(Beginning of Dataset content)

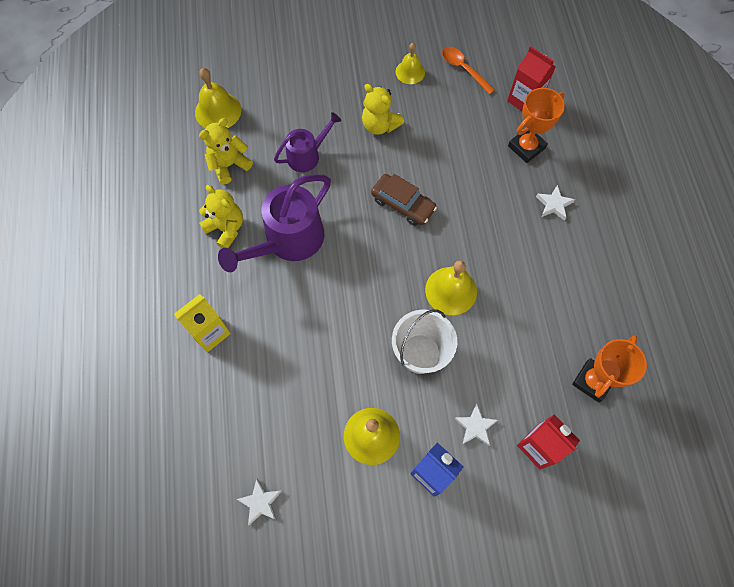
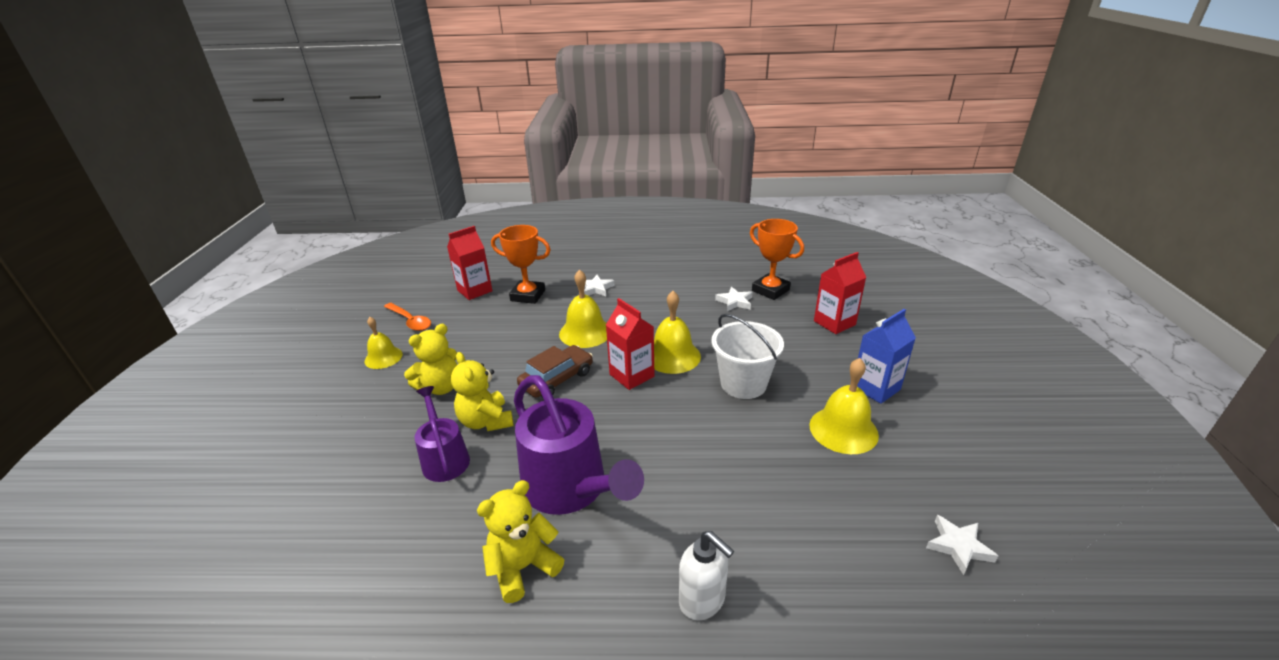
camera: 80 degrees left, 35 degrees down
(210, 332) = (702, 600): yellow carton -> white soap dispenser
(218, 111) = (290, 568): yellow bell -> yellow bell (585, 332)
(229, 165) = (407, 557): yellow teddy bear -> yellow teddy bear (486, 421)
(417, 260) = (631, 375): none -> red carton
(463, 69) = (410, 321): orange spoon -> orange spoon turned 105 degrees counterclockwise
(475, 426) = (821, 356): white star -> white star (735, 302)
(526, 147) = (528, 295): orange trophy -> orange trophy turned 45 degrees counterclockwise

(End of Dataset content)

• **What is expected**:
Please write out every record above exactly, but leave the pictures out.

• **Task answer**:
camera: 80 degrees left, 35 degrees down
(210, 332) = (702, 600): yellow carton -> white soap dispenser
(218, 111) = (290, 568): yellow bell -> yellow bell (585, 332)
(229, 165) = (407, 557): yellow teddy bear -> yellow teddy bear (486, 421)
(417, 260) = (631, 375): none -> red carton
(463, 69) = (410, 321): orange spoon -> orange spoon turned 105 degrees counterclockwise
(475, 426) = (821, 356): white star -> white star (735, 302)
(526, 147) = (528, 295): orange trophy -> orange trophy turned 45 degrees counterclockwise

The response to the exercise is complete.